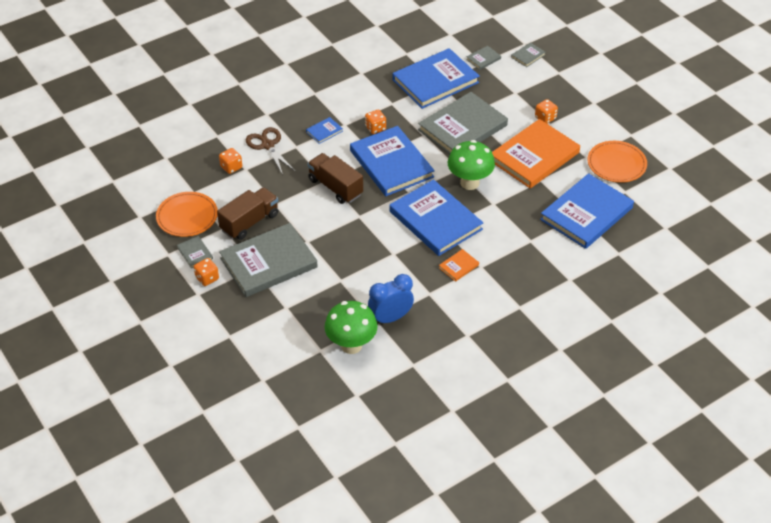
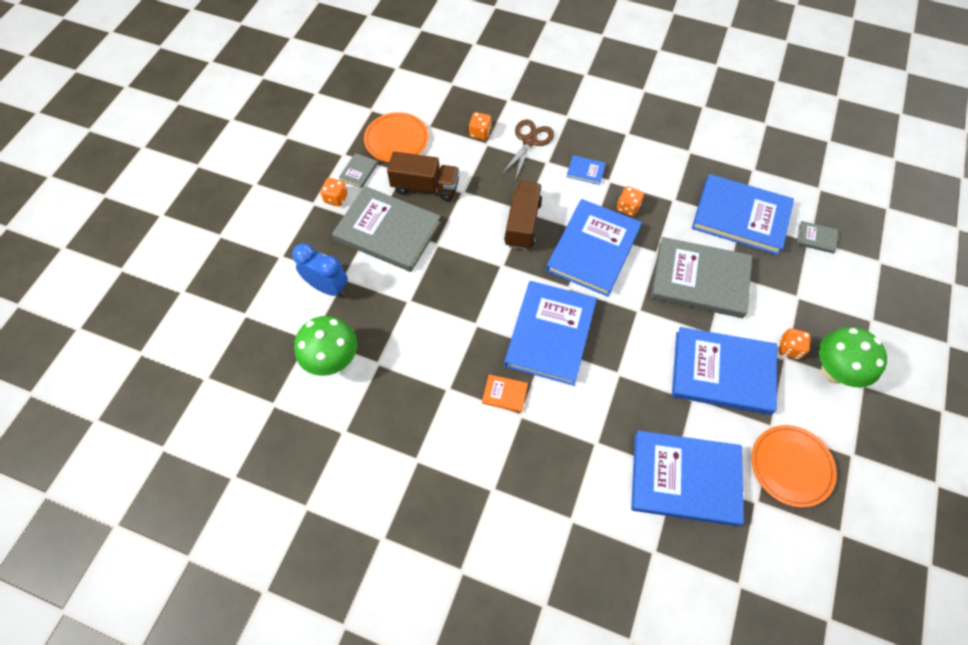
camera: 55 degrees right, 15 degrees up
(390, 318) = (391, 373): blue clock -> blue clock (328, 287)
(469, 183) = (628, 333): green mushroom -> green mushroom (833, 372)
(528, 56) = (865, 276): grey book -> none
(534, 156) = (722, 372): orange book -> blue book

+-------+

#### THE PROBLEM:
Check each line of the entries above for the string "blue", and return those that contain it.

#### ANSWER SECTION:
(390, 318) = (391, 373): blue clock -> blue clock (328, 287)
(534, 156) = (722, 372): orange book -> blue book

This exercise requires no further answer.